(Before-and-after change data)

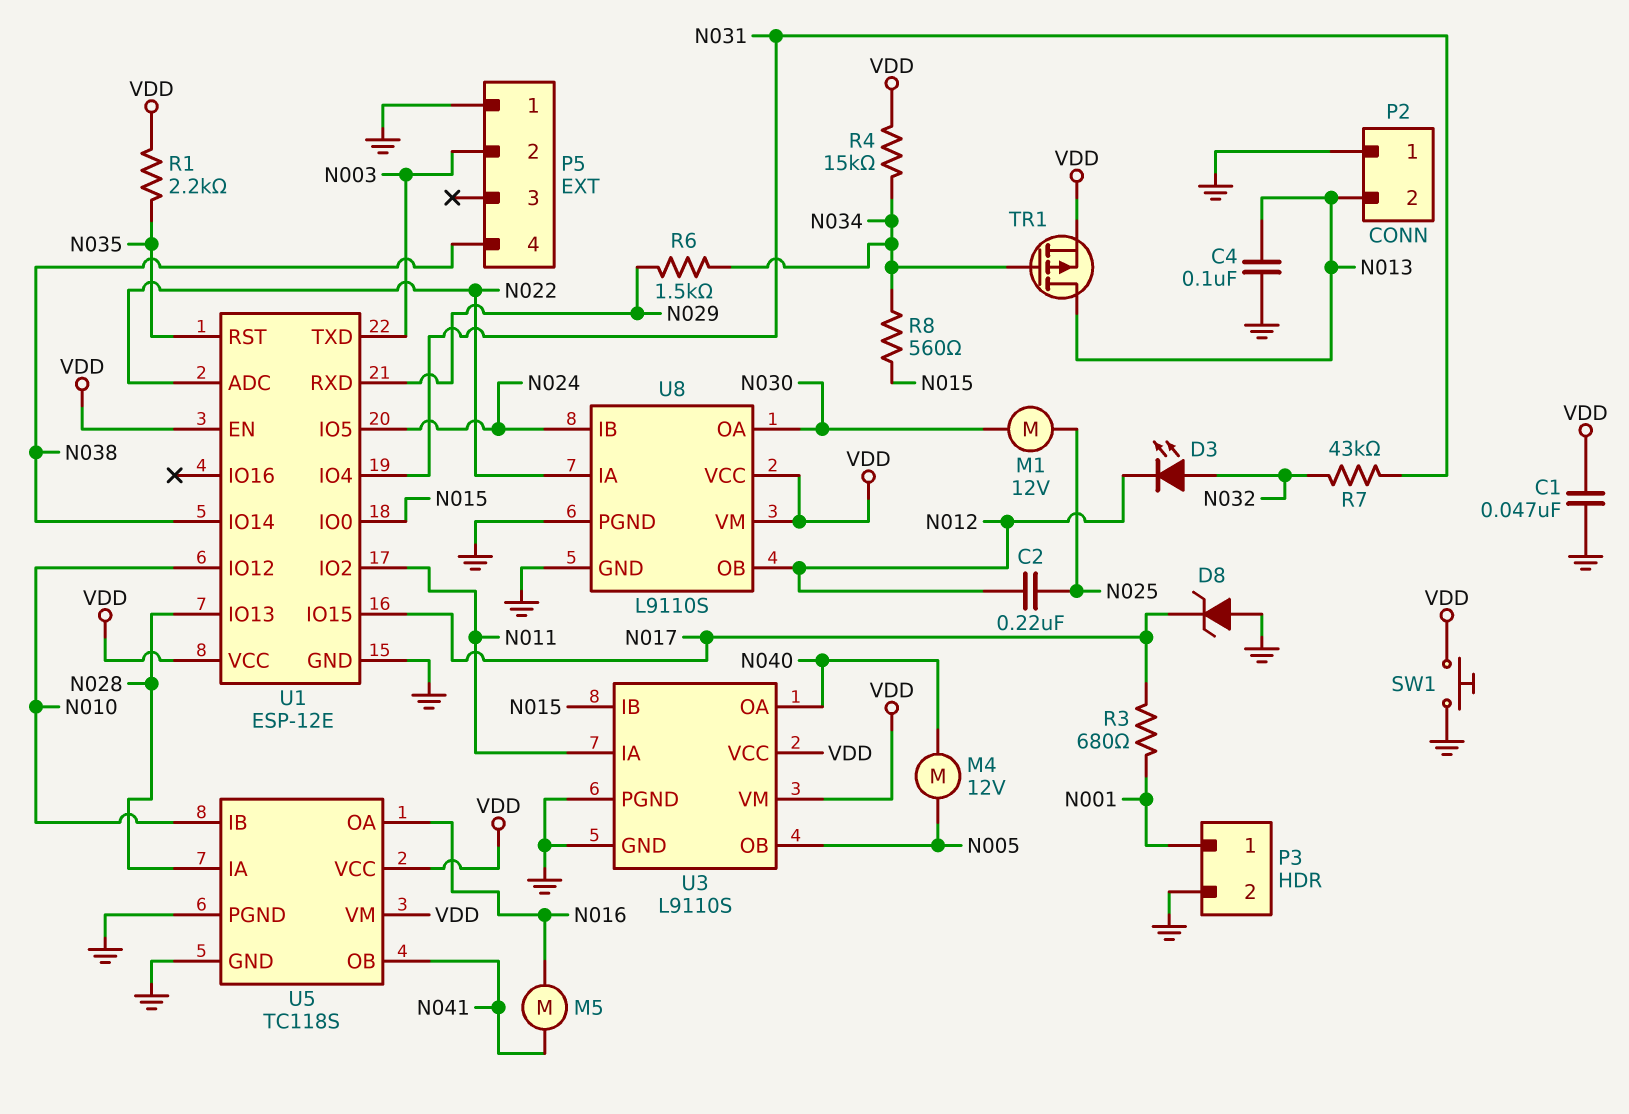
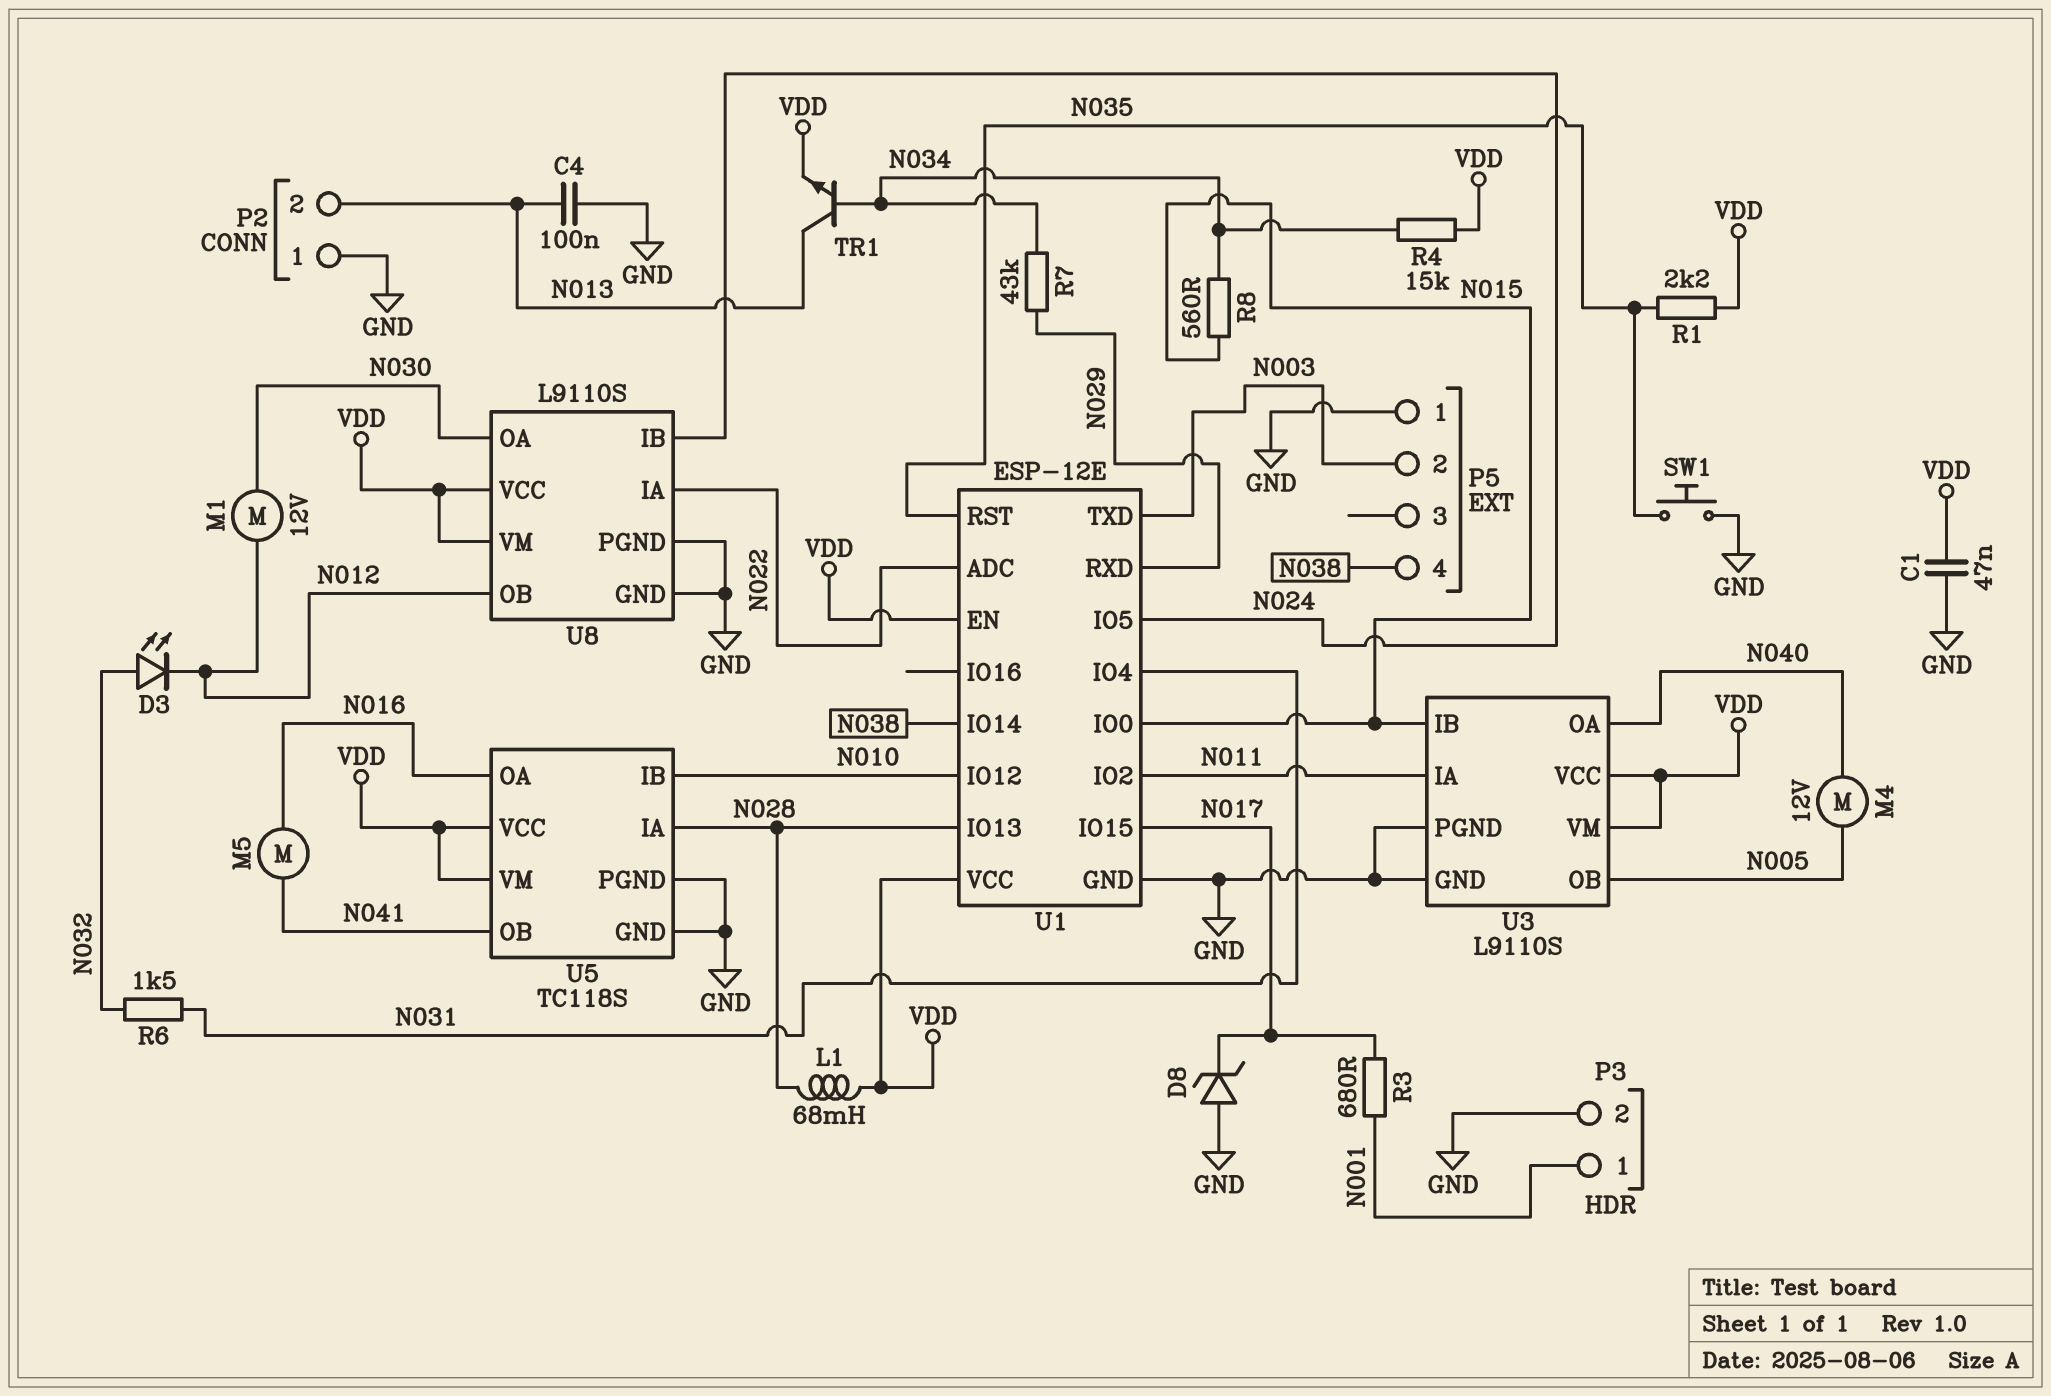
C2: 220nF (N012, N025) -> none
L1: none -> 68mH (N028, VDD)
M1: motor 12V (N025, N030) -> motor 12V (N012, N030)
R6: 1.5k (N029, N034) -> 1.5k (N031, N032)
R7: 43k (N031, N032) -> 43k (N029, N034)
SW1: button (GND, VDD) -> button (GND, N035)
TR1: PMOS (G N034, D N013, S VDD) -> NPN (B N034, C N013, E VDD)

#### WORK TO BE COMPLETED:
Wherever the string "none" appears in a line of the records above, copy that line.

#### RESULT FOR THIS TASK:
C2: 220nF (N012, N025) -> none
L1: none -> 68mH (N028, VDD)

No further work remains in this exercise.